**Problem description:** Repeat the listing exactly as given, omitting every image.

**Material for this task:**
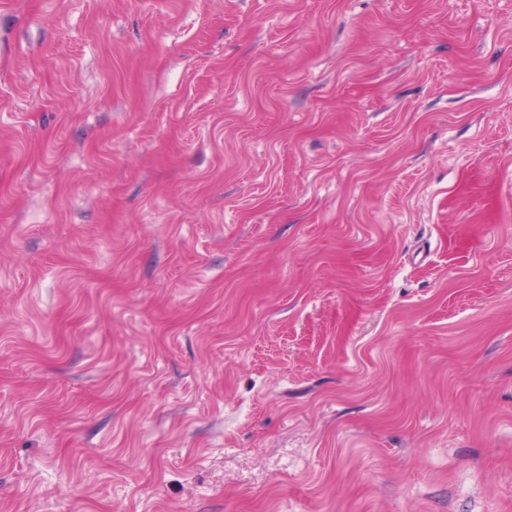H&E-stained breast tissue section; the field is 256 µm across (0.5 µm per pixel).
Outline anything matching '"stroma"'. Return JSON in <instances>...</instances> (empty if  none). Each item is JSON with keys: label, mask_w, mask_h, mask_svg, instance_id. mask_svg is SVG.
Here are the masks:
<instances>
[{"label": "stroma", "mask_w": 512, "mask_h": 512, "mask_svg": "<svg viewBox=\"0 0 512 512\" xmlns=\"http://www.w3.org/2000/svg\"><path fill=\"white\" fill-rule=\"evenodd\" d=\"M0 512H512V0H0Z\"/></svg>", "instance_id": "1"}]
</instances>
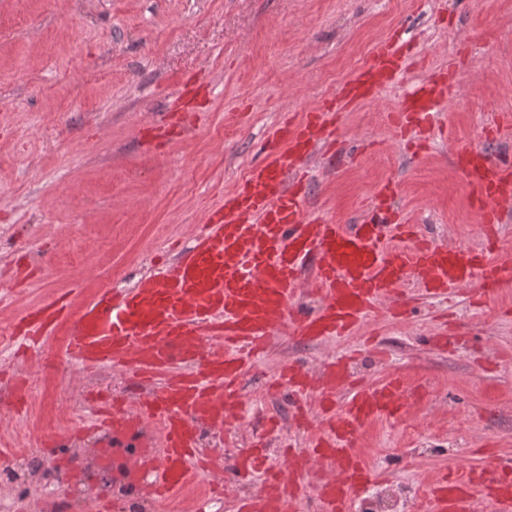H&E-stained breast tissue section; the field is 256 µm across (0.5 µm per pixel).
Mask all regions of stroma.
Masks as SVG:
<instances>
[{
	"mask_svg": "<svg viewBox=\"0 0 512 512\" xmlns=\"http://www.w3.org/2000/svg\"><path fill=\"white\" fill-rule=\"evenodd\" d=\"M399 27L414 58L390 88L342 113L340 138L360 150L312 160L310 208L356 223L392 179L394 206L410 223L438 243L480 248L472 190L453 153L483 143L512 154V131L488 144L481 137L485 125L512 115V0H0V419L16 429L12 453L0 459V499L15 512H44L31 463L62 474L41 451L45 435L73 434L65 449L72 463L107 475L99 431H79L64 409L89 417L88 392L124 395L131 383L129 374L71 359L66 322L19 356L9 336L17 318L54 298L77 316L101 291L104 258L110 287H132L263 160L270 127L303 118ZM454 53L457 77L436 117L448 134L411 155L388 116ZM202 82L198 114L162 144L147 143L168 101ZM471 292L464 287L448 302L411 287L408 316L378 304L359 335L318 344L278 336L244 391L266 388L288 364L315 374L357 351L363 384L396 378L407 389L399 417L368 425L352 449L377 480L413 488L445 473L495 478L488 456L512 461V288L480 305ZM447 325L463 344H422ZM14 377L25 381L21 409ZM267 413L279 422L271 447L305 444L286 401L273 398ZM264 414L250 412L252 431Z\"/></svg>",
	"mask_w": 512,
	"mask_h": 512,
	"instance_id": "1",
	"label": "stroma"
}]
</instances>
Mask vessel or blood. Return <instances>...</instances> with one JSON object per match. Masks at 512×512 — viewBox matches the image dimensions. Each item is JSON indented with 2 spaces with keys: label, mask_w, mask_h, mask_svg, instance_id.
<instances>
[{
  "label": "vessel or blood",
  "mask_w": 512,
  "mask_h": 512,
  "mask_svg": "<svg viewBox=\"0 0 512 512\" xmlns=\"http://www.w3.org/2000/svg\"><path fill=\"white\" fill-rule=\"evenodd\" d=\"M411 51L400 34L378 44L369 61L337 94L299 122L274 126L266 157L226 194L194 241L170 262L153 263L135 285L107 290L74 321L69 352L87 367L109 365L131 373L139 391L128 401L99 399L94 425L104 433L108 461L125 468L133 496L180 494L193 481L212 476L224 490V473L259 474V494L238 500L236 512H298L315 501L317 512H350L373 475L352 455L363 429L394 417L405 390L390 379L349 396L336 394L351 378L352 355L326 364L318 376L288 366L275 392H286L298 423H306L309 398L320 407V425L307 448L276 466L262 437L225 462L202 448L203 431H217L240 414V391L250 364L280 331L302 342L353 335L377 303L407 314L405 285L414 282L431 298L456 297L479 283L483 296L512 286V265L489 251L450 248L405 223L387 200L394 182L383 183L376 205L357 224H338L312 215L309 162L334 139V112L371 98L402 73ZM452 76H433L408 94L391 117L397 135L429 129L443 109ZM456 166L473 190L485 237L494 239L503 208L512 203V159L475 145L458 151ZM318 301L300 305L304 289ZM64 308L48 301L27 313L13 333L21 340L54 335ZM159 419L161 444H153L141 422ZM159 462L143 478L140 462ZM498 478L447 477L429 490L430 512H476L485 498L493 512H512V467L493 461Z\"/></svg>",
  "instance_id": "b4317fda"
}]
</instances>
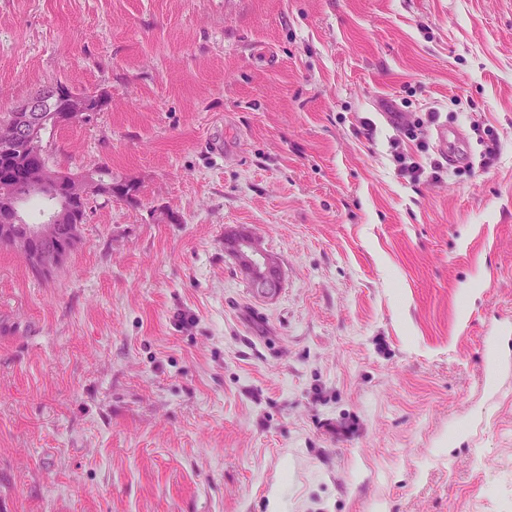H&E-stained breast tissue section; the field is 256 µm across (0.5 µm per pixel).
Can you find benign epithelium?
I'll return each instance as SVG.
<instances>
[{
    "label": "benign epithelium",
    "mask_w": 512,
    "mask_h": 512,
    "mask_svg": "<svg viewBox=\"0 0 512 512\" xmlns=\"http://www.w3.org/2000/svg\"><path fill=\"white\" fill-rule=\"evenodd\" d=\"M56 86L48 85L24 102L12 108V120L0 123V146L16 150L23 155L44 154L41 128L47 124L66 125L88 113L89 96L75 94L66 112L46 113V106L56 96ZM23 183L13 195L11 209L15 210L25 200L41 198L50 207L47 220L42 224H18L0 245L10 246L24 253L39 274L56 267L63 254L59 251L39 249L36 244L55 239L59 223L66 216L71 201L86 199L91 194H103L109 183L89 174L71 176L65 191L57 189V175L45 164L25 165ZM224 247L235 259L256 295L263 298L275 296L282 286V272L276 260L267 254L258 239L240 236L224 241Z\"/></svg>",
    "instance_id": "7a95c632"
}]
</instances>
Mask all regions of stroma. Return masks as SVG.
<instances>
[{"label": "stroma", "instance_id": "obj_1", "mask_svg": "<svg viewBox=\"0 0 512 512\" xmlns=\"http://www.w3.org/2000/svg\"><path fill=\"white\" fill-rule=\"evenodd\" d=\"M56 82L137 194L0 246V512H512V0H0V113ZM436 135L442 155L448 158L449 163H456L459 157L457 149L459 134L455 130H448L447 126H439ZM224 247L235 259L256 295L275 296L282 286V272L276 260L267 254L258 239L240 236L224 241Z\"/></svg>", "mask_w": 512, "mask_h": 512}]
</instances>
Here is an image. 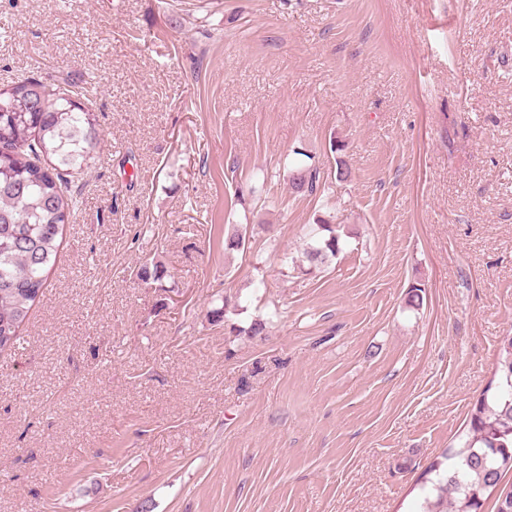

**Task response:**
H&E-stained breast tissue section; the field is 256 µm across (0.5 µm per pixel).
Outline anything matching '"stroma"'. Return JSON in <instances>...</instances> (empty if  none). Each item is JSON with keys: label, mask_w, mask_h, mask_svg, instance_id. mask_svg is SVG.
Here are the masks:
<instances>
[{"label": "stroma", "mask_w": 512, "mask_h": 512, "mask_svg": "<svg viewBox=\"0 0 512 512\" xmlns=\"http://www.w3.org/2000/svg\"><path fill=\"white\" fill-rule=\"evenodd\" d=\"M0 512H512V0H0Z\"/></svg>", "instance_id": "1"}]
</instances>
H&E-stained breast tissue section; the field is 256 µm across (0.5 µm per pixel).
Mask all regions of stroma.
Masks as SVG:
<instances>
[{
	"mask_svg": "<svg viewBox=\"0 0 512 512\" xmlns=\"http://www.w3.org/2000/svg\"><path fill=\"white\" fill-rule=\"evenodd\" d=\"M399 27L414 58L390 88L342 113L340 138L360 150L312 160L310 208L356 223L392 179L394 206L410 223L438 243L480 248L472 190L453 153L483 143L512 154V131L488 144L481 137L485 125L512 115V0H0V419L16 429L12 453L0 459V499L15 512H44L31 463L62 474L41 451L45 435L73 434L65 449L72 463L107 475L99 431H79L64 409L89 417L88 392L124 395L131 383L129 374L71 359L66 322L19 356L9 336L17 318L54 298L77 316L101 291L104 258L110 287H132L263 160L270 127L303 118ZM454 53L457 77L436 117L448 134L411 155L388 116ZM202 82L198 114L162 144L147 143L168 101ZM471 292L464 287L448 302L411 287L408 316L378 304L359 335L318 344L278 336L244 391L266 388L288 364L315 374L357 351L363 384L396 378L407 389L399 417L368 425L352 449L377 480L413 488L445 473L495 478L488 456L512 461V288L480 305ZM447 325L463 344H422ZM14 377L25 381L21 409ZM267 413L279 422L271 447L305 444L286 401L273 398ZM264 414L250 412L252 431Z\"/></svg>",
	"mask_w": 512,
	"mask_h": 512,
	"instance_id": "1",
	"label": "stroma"
}]
</instances>
Mask vessel or blood. Return <instances>...</instances> with one JSON object per match. Masks at 512×512 — viewBox matches the image dimensions. Each item is JSON indented with 2 spaces with keys: label, mask_w, mask_h, mask_svg, instance_id.
<instances>
[{
  "label": "vessel or blood",
  "mask_w": 512,
  "mask_h": 512,
  "mask_svg": "<svg viewBox=\"0 0 512 512\" xmlns=\"http://www.w3.org/2000/svg\"><path fill=\"white\" fill-rule=\"evenodd\" d=\"M411 51L400 34L378 44L369 61L337 94L299 122L274 126L266 157L226 194L194 241L170 262L153 263L135 285L107 290L74 321L69 352L87 367L109 365L131 373L139 391L128 401L99 399L94 425L104 433L108 461L125 468L133 496L180 494L193 481L212 476L224 490V473L259 474V494L238 500L236 512H298L315 501L317 512H350L373 475L352 455L363 429L394 417L405 390L390 379L349 396L336 394L351 378L352 355L326 364L318 376L288 366L275 392H286L298 423H306L309 398L320 407V425L307 448L276 466L262 437L225 462L202 448L203 431H217L240 414V391L250 364L280 331L302 342L353 335L377 303L407 314L405 285L414 282L431 298L456 297L479 283L483 296L512 286V265L489 251L450 248L405 223L387 200L394 182L383 183L376 205L357 224H338L312 215L309 162L334 139V112L371 98L402 73ZM452 76H433L408 94L391 117L397 135L429 129L443 109ZM456 166L473 190L485 237L494 239L503 208L512 203V159L475 145L458 151ZM318 301L300 305L304 289ZM64 308L48 301L27 313L13 333L21 340L54 335ZM159 419L161 444H153L141 422ZM159 462L143 478L140 462ZM498 478L447 477L429 490L430 512H476L485 498L493 512H512V467L493 461Z\"/></svg>",
  "instance_id": "b4317fda"
}]
</instances>
H&E-stained breast tissue section; the field is 256 µm across (0.5 µm per pixel).
Can you find benign epithelium?
I'll return each instance as SVG.
<instances>
[{
    "label": "benign epithelium",
    "mask_w": 512,
    "mask_h": 512,
    "mask_svg": "<svg viewBox=\"0 0 512 512\" xmlns=\"http://www.w3.org/2000/svg\"><path fill=\"white\" fill-rule=\"evenodd\" d=\"M56 86L48 85L24 102L12 108V120L0 123V146L16 150L23 155L44 154L41 128L47 124L66 125L88 113L89 96L75 94L66 112L46 113V106L56 96ZM23 183L13 195L11 209L15 210L25 200L41 198L50 207L47 220L42 224H18L0 245L10 246L24 253L39 274L56 267L63 254L59 251L39 249L36 244L55 239L59 223L66 216L71 201L86 199L91 194H103L109 183L89 174L71 176L65 191L57 189V175L45 164L25 165ZM224 247L235 259L256 295L263 298L275 296L282 286V272L276 260L267 254L258 239L240 236L224 241Z\"/></svg>",
    "instance_id": "7a95c632"
}]
</instances>
Mask all regions of stroma. Return masks as SVG.
<instances>
[{"label": "stroma", "instance_id": "obj_1", "mask_svg": "<svg viewBox=\"0 0 512 512\" xmlns=\"http://www.w3.org/2000/svg\"><path fill=\"white\" fill-rule=\"evenodd\" d=\"M56 82L137 194L0 246V512H512V0H0V113ZM436 135L442 155L448 158L449 163H456L459 157L457 149L459 134L455 130H448L447 126H439ZM224 247L235 259L256 295L275 296L282 286V272L276 260L267 254L258 239L240 236L224 241Z\"/></svg>", "mask_w": 512, "mask_h": 512}]
</instances>
Here is an image. 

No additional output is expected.